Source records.

»»

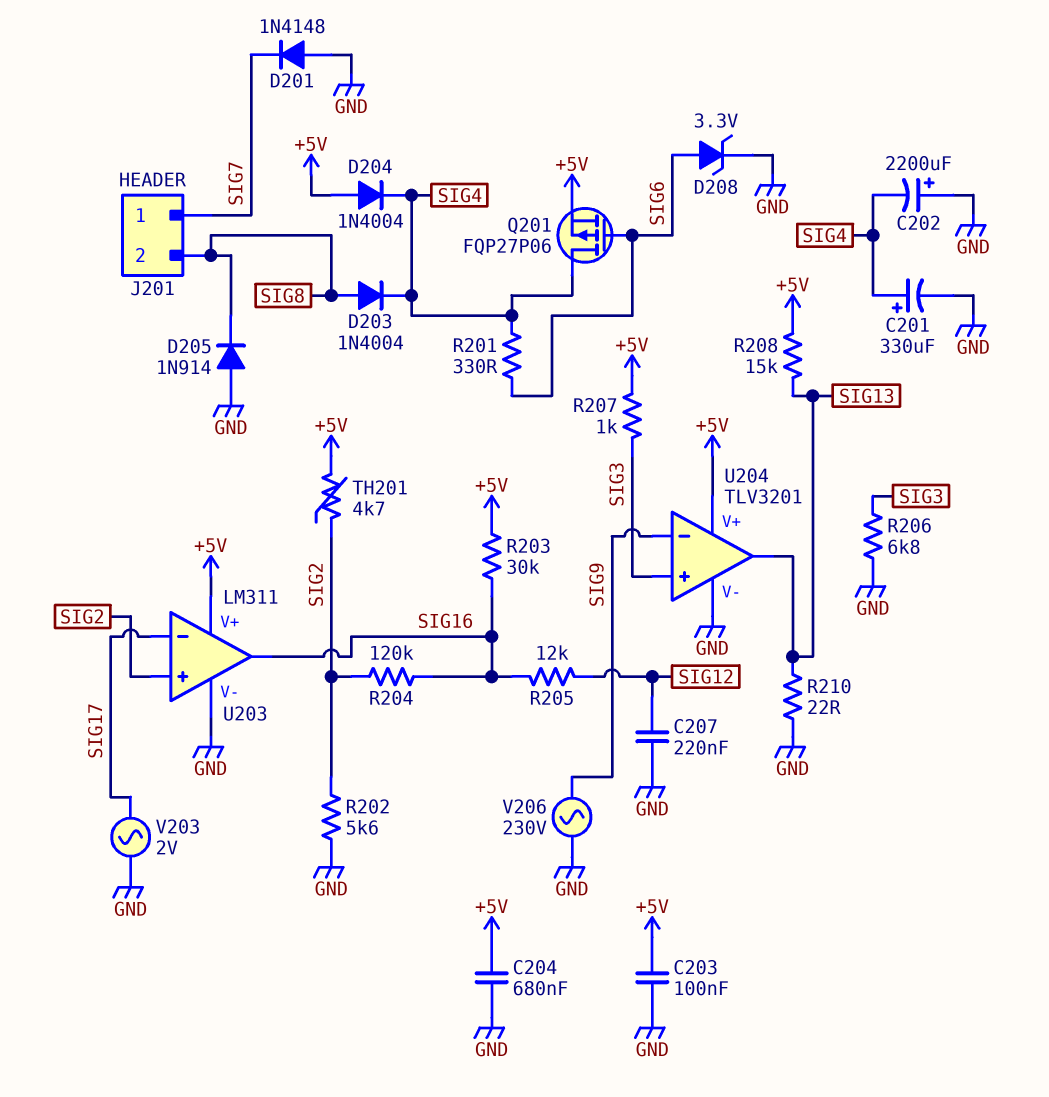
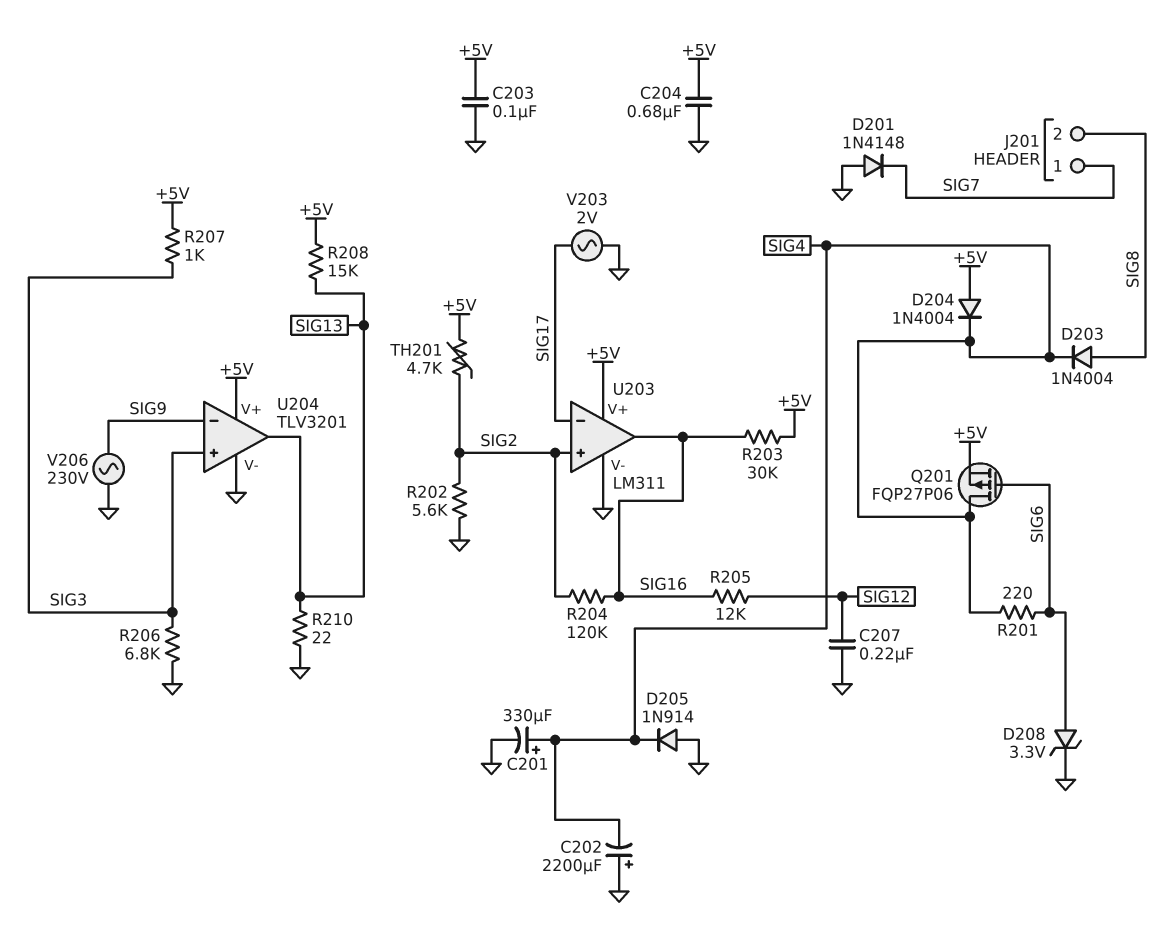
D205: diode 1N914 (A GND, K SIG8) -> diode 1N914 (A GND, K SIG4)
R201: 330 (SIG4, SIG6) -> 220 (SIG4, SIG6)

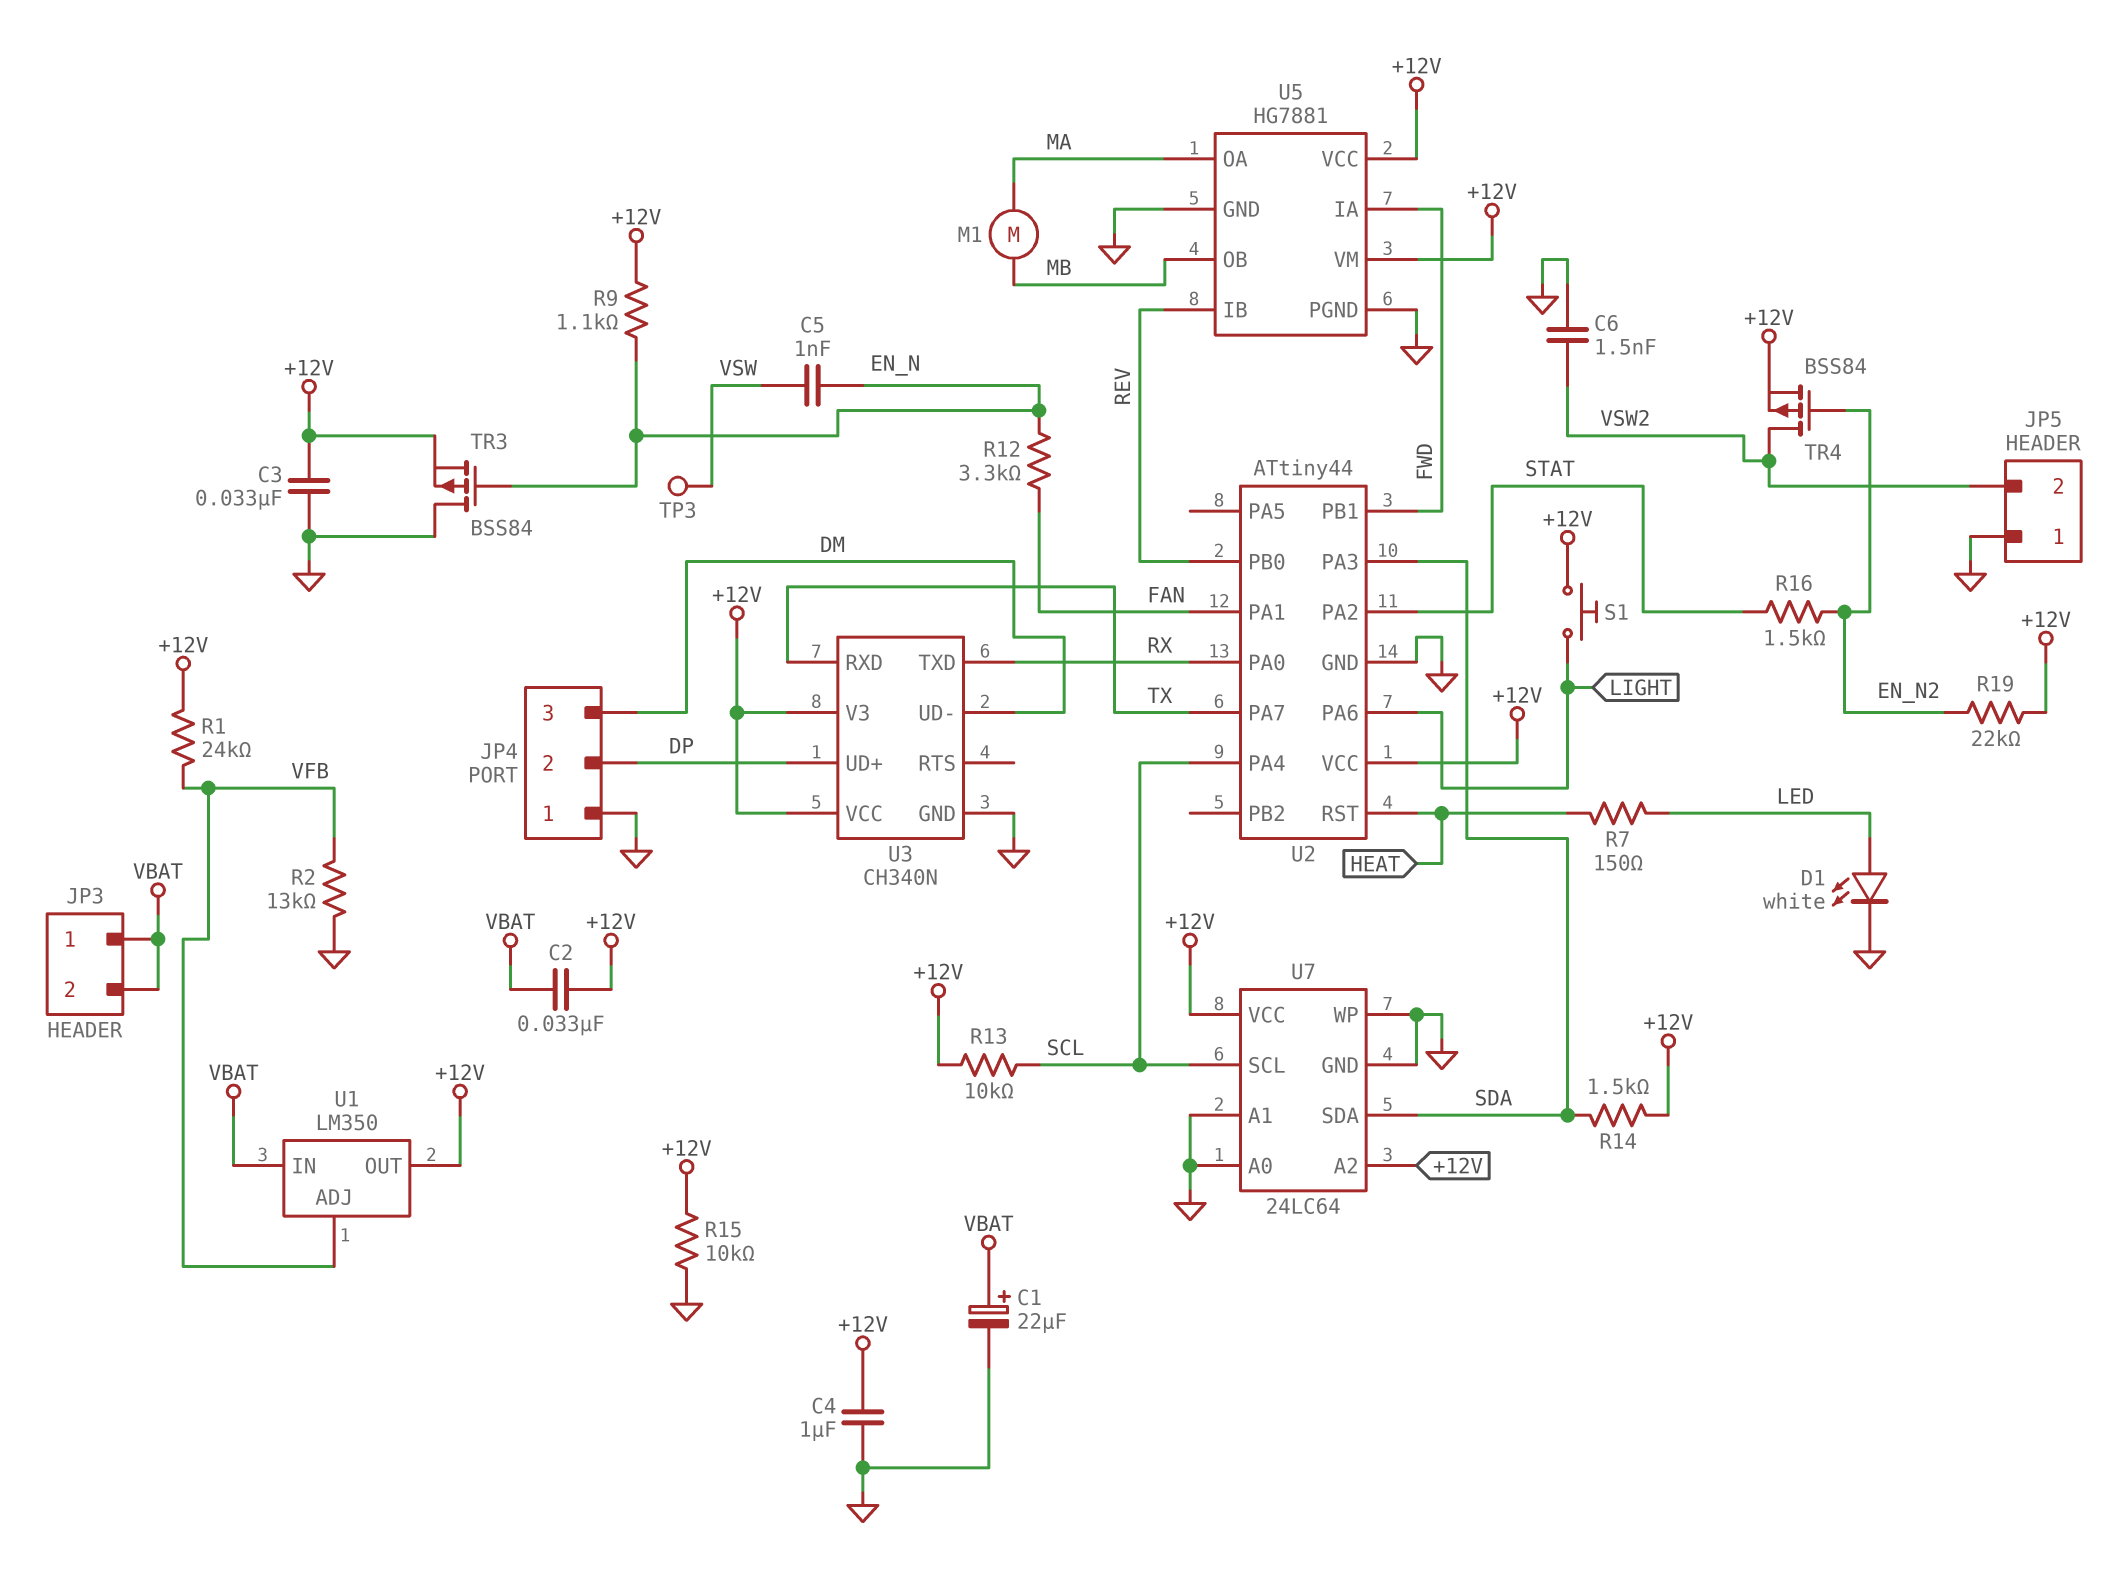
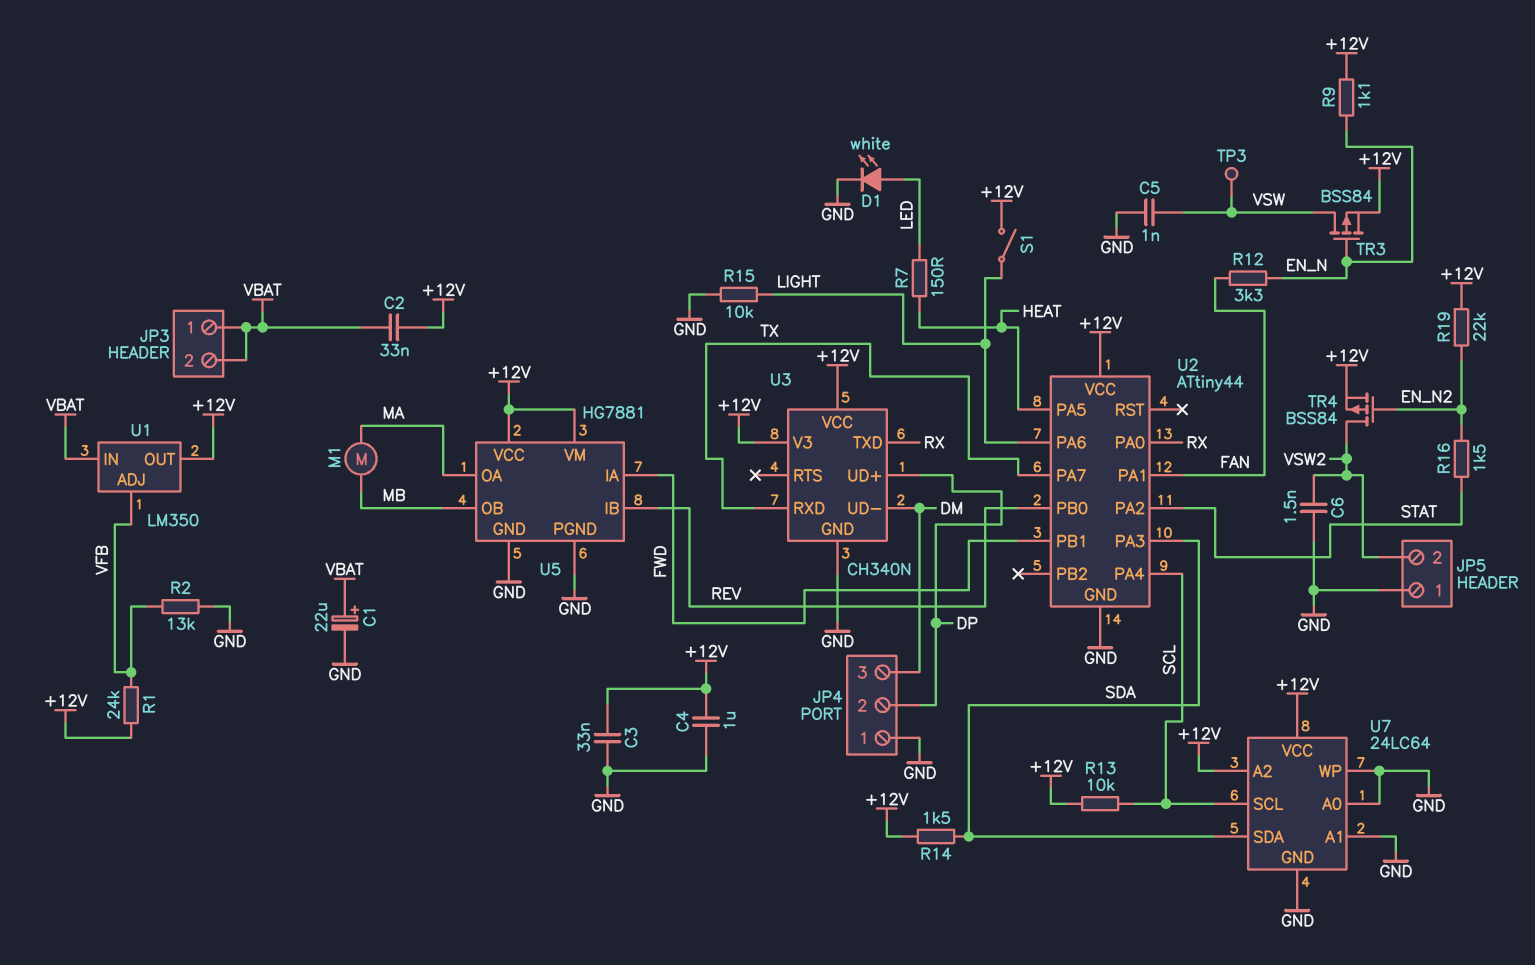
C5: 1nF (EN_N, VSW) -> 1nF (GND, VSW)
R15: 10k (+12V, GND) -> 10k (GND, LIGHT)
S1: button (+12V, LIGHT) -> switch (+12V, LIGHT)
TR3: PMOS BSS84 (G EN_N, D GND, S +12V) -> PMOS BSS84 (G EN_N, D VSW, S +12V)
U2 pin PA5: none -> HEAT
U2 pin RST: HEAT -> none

««

PROBLEM DESCRIPTION. From the data, collect all lines where the string "HEAT" appears.

TASK RESPONSE.
U2 pin PA5: none -> HEAT
U2 pin RST: HEAT -> none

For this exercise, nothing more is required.